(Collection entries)
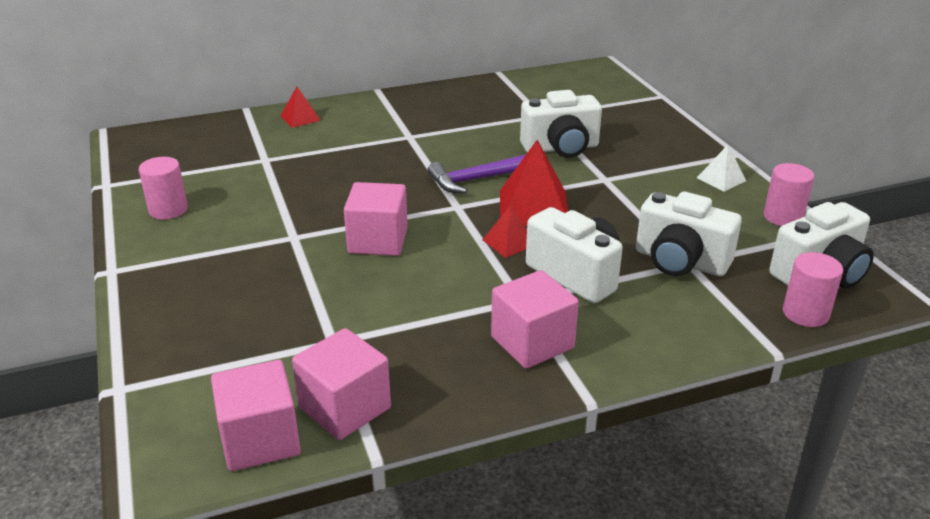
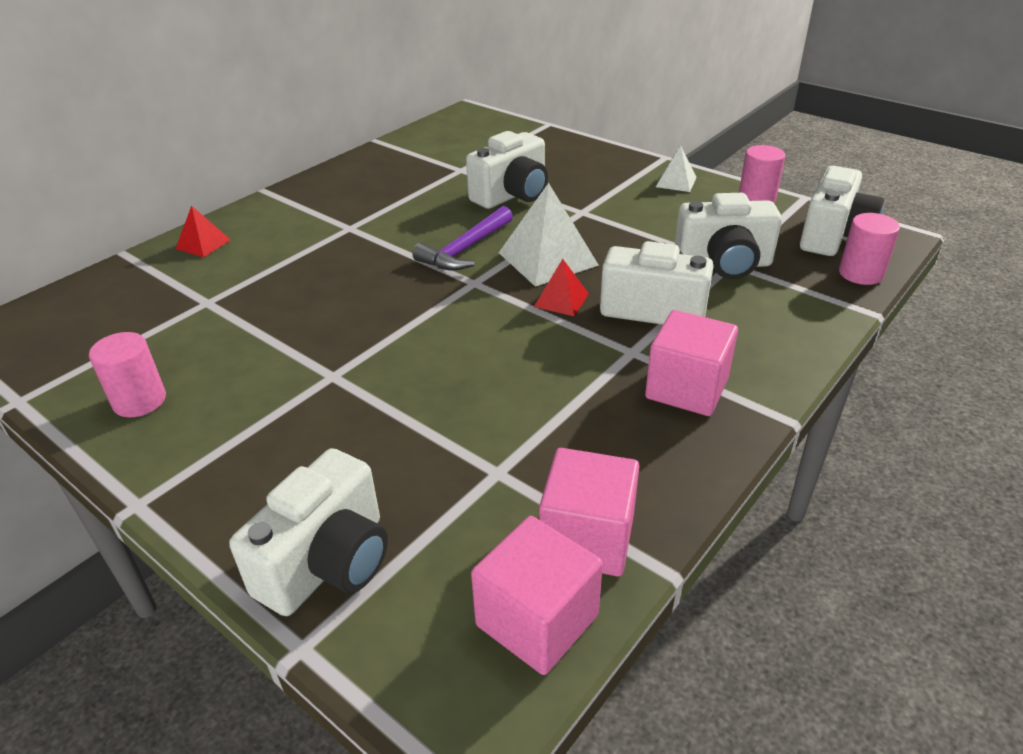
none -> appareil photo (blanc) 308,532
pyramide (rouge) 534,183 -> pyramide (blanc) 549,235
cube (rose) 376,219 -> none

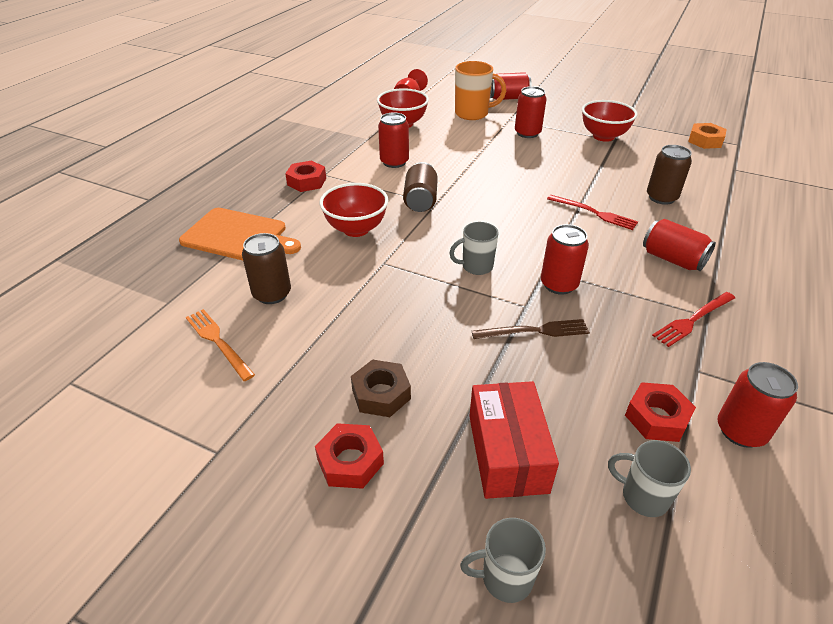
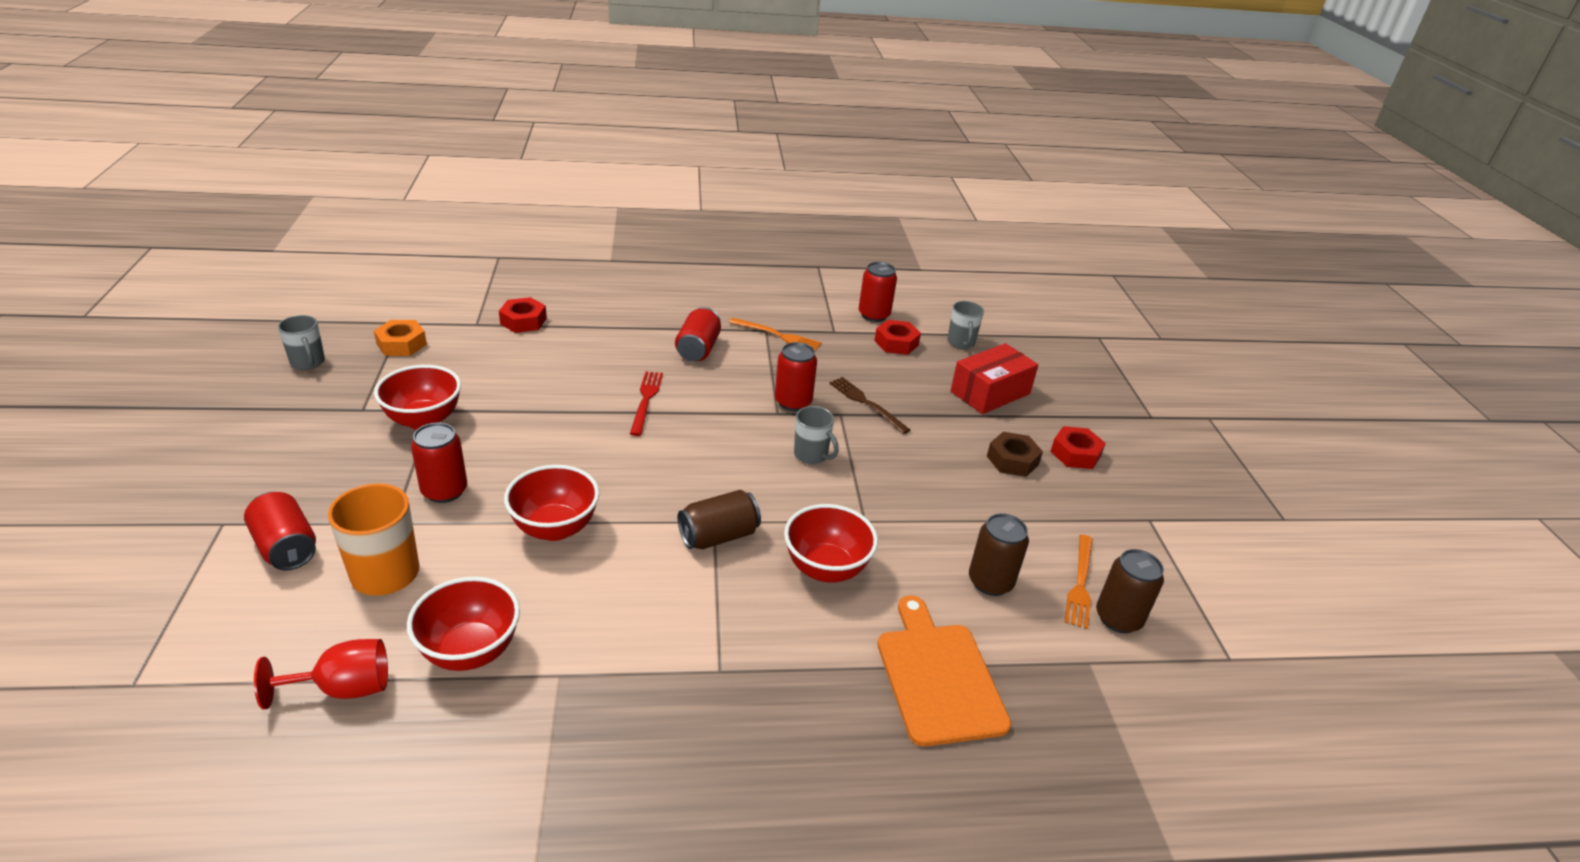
tasse (gris) 503,560 -> tasse (gris) 301,342, shifted
écrou (rouge) 305,176 -> écrou (rouge) 523,315, shifted
none -> bol (rouge) 551,503
fourchette (rouge) 693,319 -> fourchette (orange) 775,334
canette (marron) 669,175 -> canette (marron) 1130,591, shifted
canette (rouge) 393,140 -> none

## Task prompt
No images belong in the copy. Transcribe every record exactly.

## Expected answer
none -> appareil photo (blanc) 308,532
pyramide (rouge) 534,183 -> pyramide (blanc) 549,235
cube (rose) 376,219 -> none

tasse (gris) 503,560 -> tasse (gris) 301,342, shifted
écrou (rouge) 305,176 -> écrou (rouge) 523,315, shifted
none -> bol (rouge) 551,503
fourchette (rouge) 693,319 -> fourchette (orange) 775,334
canette (marron) 669,175 -> canette (marron) 1130,591, shifted
canette (rouge) 393,140 -> none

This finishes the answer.